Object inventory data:

• • • •

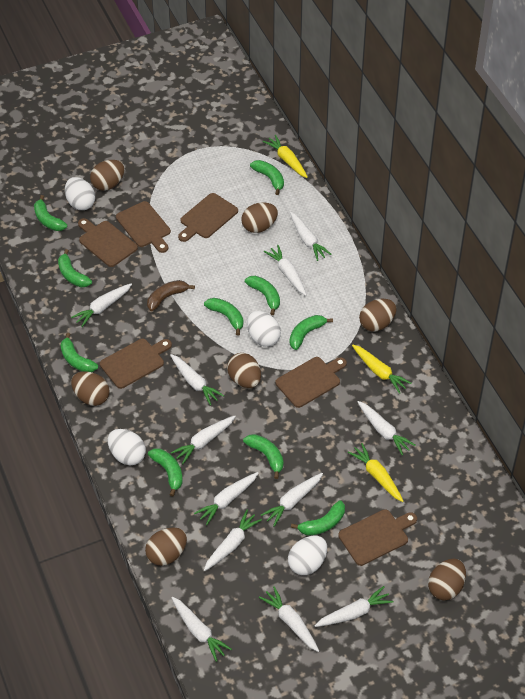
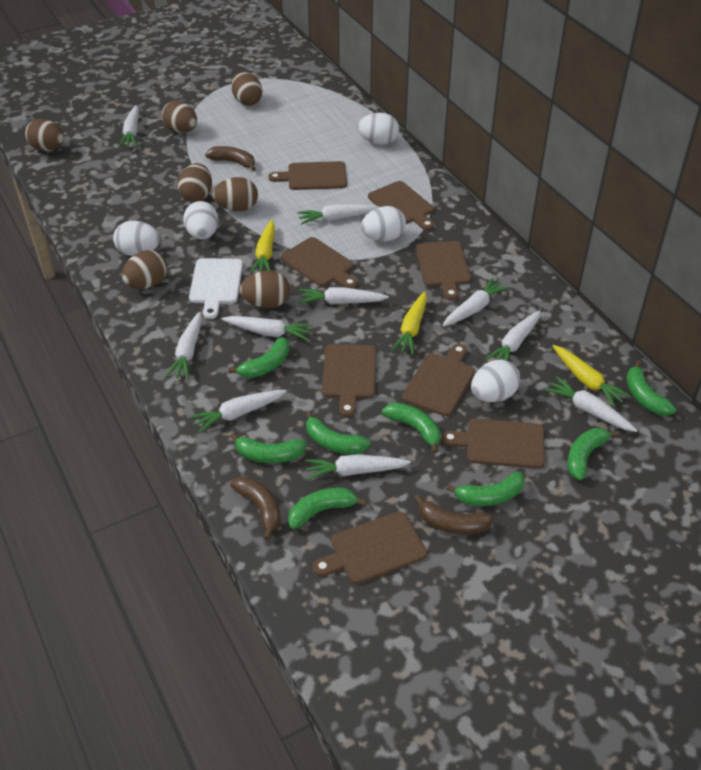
brown banana: 1 -> 3
brown cutting board: 6 -> 8
green banana: 10 -> 8
white carrot: 12 -> 10
white cutting board: 0 -> 1
white egg: 4 -> 5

• • • •

EXERCISE BRIEF:
Report every line in the data above in which the word "board" appears.

WRITTEN RESPONSE:
brown cutting board: 6 -> 8
white cutting board: 0 -> 1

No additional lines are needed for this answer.